• **WHAT THE EXERCISE ASKS**: Copy out each line of the data that includes the string "DGND".

• **RECORD SET**:
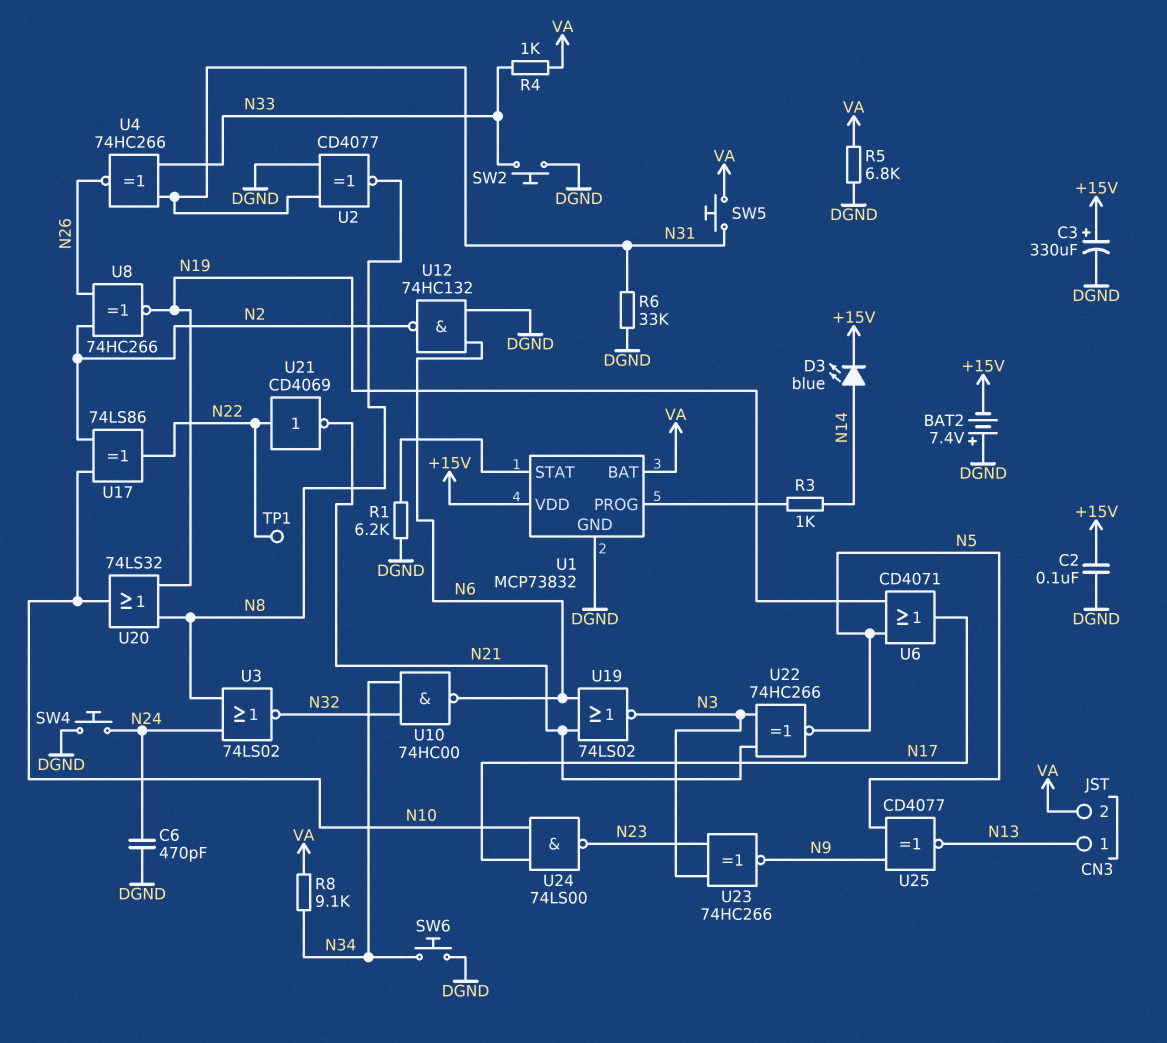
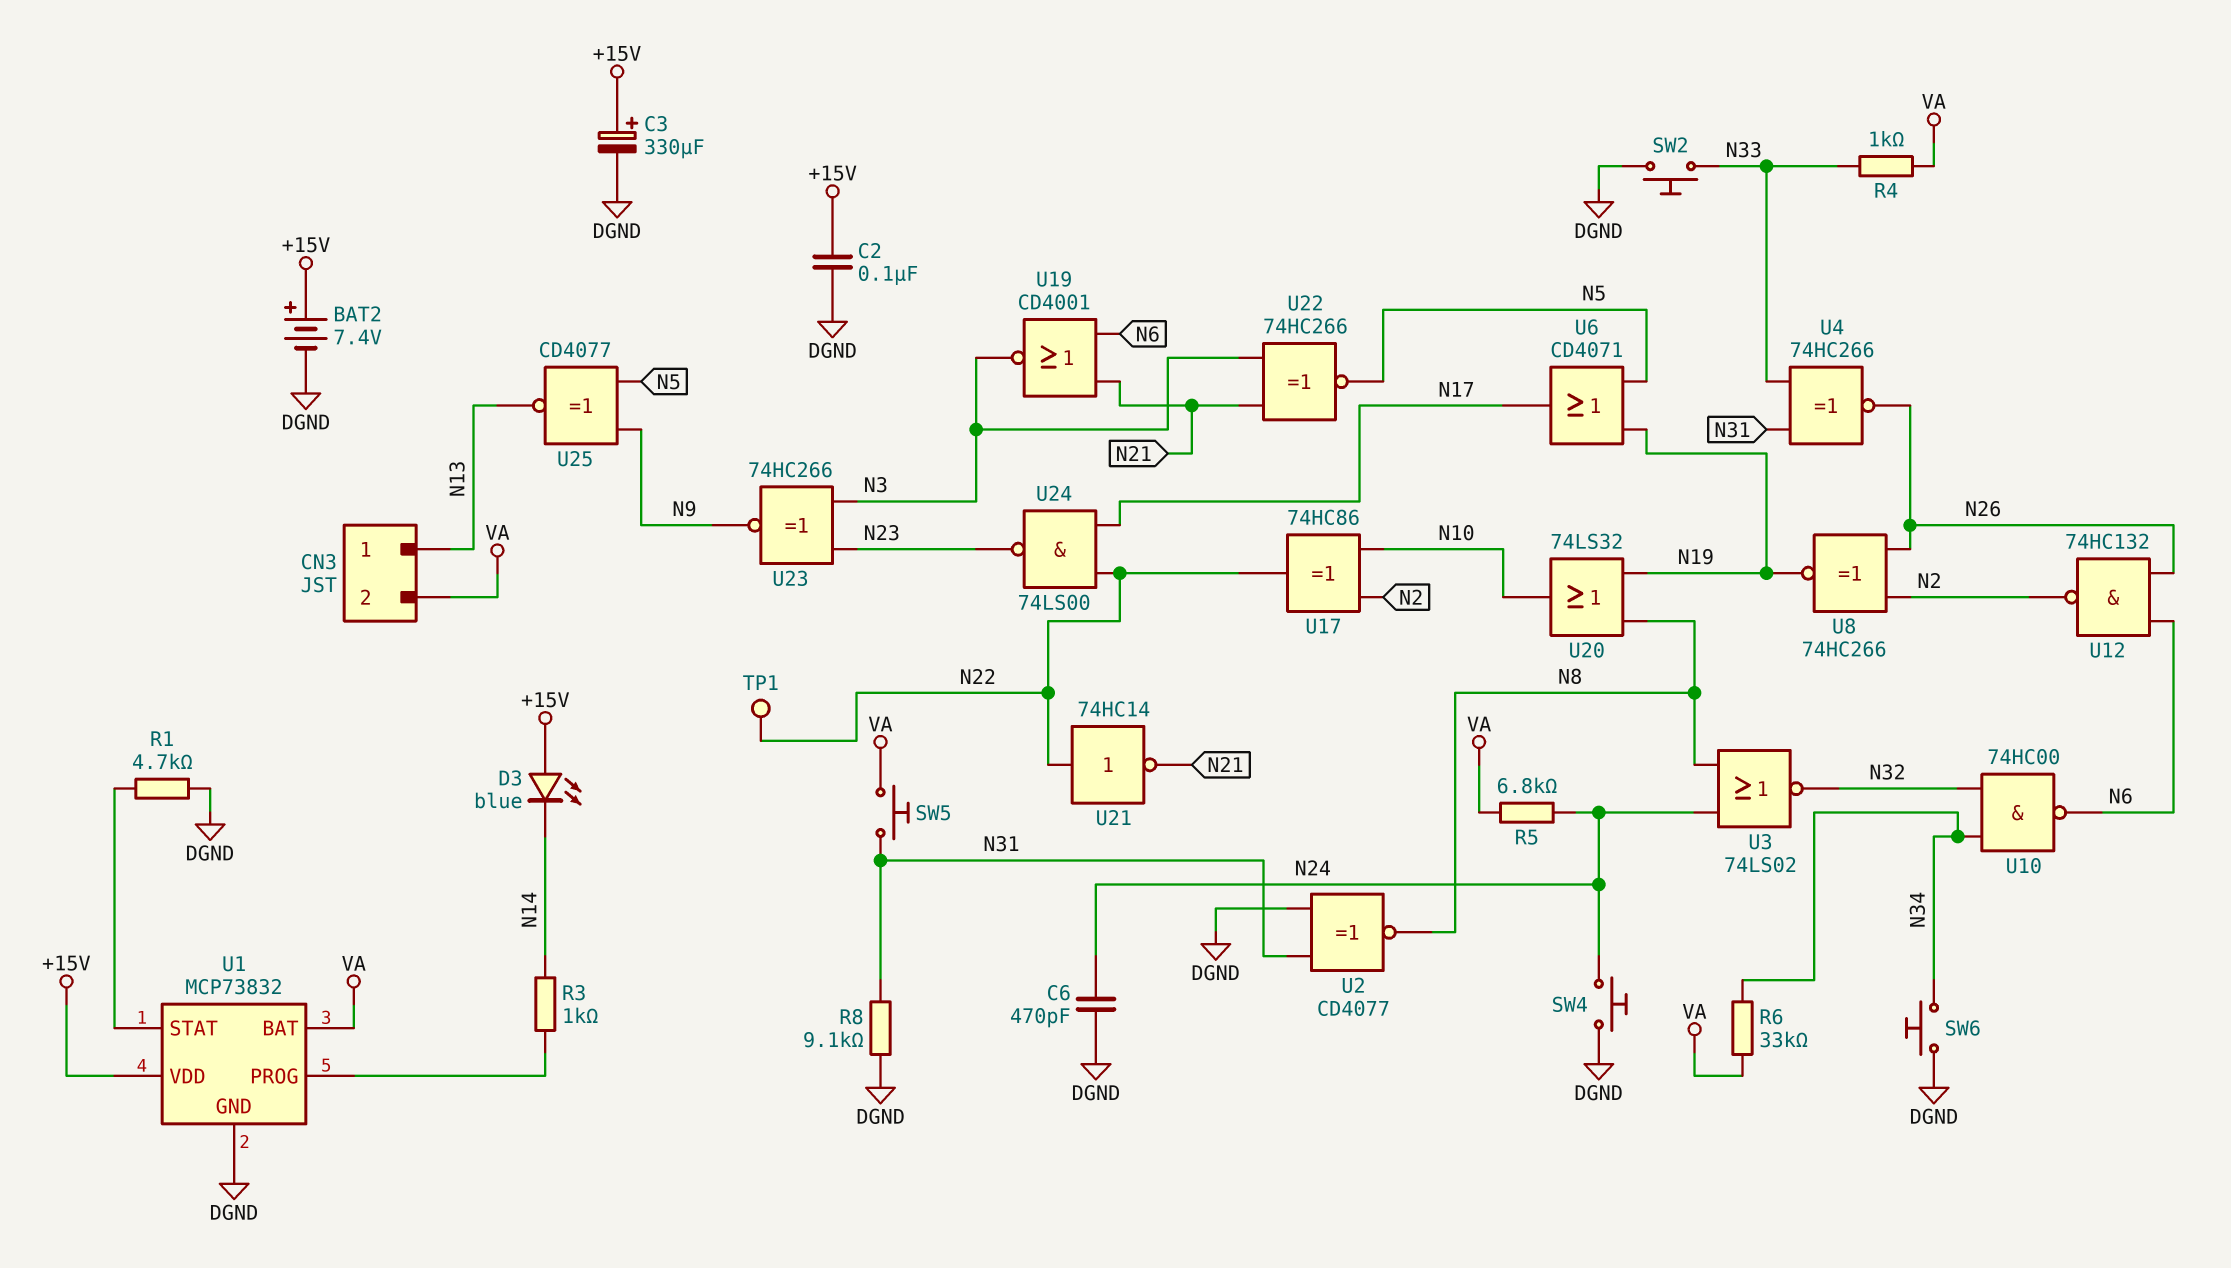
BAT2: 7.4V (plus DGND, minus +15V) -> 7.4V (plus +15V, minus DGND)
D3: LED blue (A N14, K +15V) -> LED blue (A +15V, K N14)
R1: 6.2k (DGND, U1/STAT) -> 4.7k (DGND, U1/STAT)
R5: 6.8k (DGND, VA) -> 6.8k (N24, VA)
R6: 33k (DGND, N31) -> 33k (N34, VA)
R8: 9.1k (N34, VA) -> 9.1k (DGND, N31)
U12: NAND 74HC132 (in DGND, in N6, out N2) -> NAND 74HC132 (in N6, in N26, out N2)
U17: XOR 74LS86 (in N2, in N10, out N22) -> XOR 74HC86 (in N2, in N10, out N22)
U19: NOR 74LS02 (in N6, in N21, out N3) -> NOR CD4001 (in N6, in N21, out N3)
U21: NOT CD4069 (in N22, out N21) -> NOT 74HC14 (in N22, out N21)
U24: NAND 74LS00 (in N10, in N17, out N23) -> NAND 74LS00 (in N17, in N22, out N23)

• **WORKED SOLUTION**:
BAT2: 7.4V (plus DGND, minus +15V) -> 7.4V (plus +15V, minus DGND)
R1: 6.2k (DGND, U1/STAT) -> 4.7k (DGND, U1/STAT)
R5: 6.8k (DGND, VA) -> 6.8k (N24, VA)
R6: 33k (DGND, N31) -> 33k (N34, VA)
R8: 9.1k (N34, VA) -> 9.1k (DGND, N31)
U12: NAND 74HC132 (in DGND, in N6, out N2) -> NAND 74HC132 (in N6, in N26, out N2)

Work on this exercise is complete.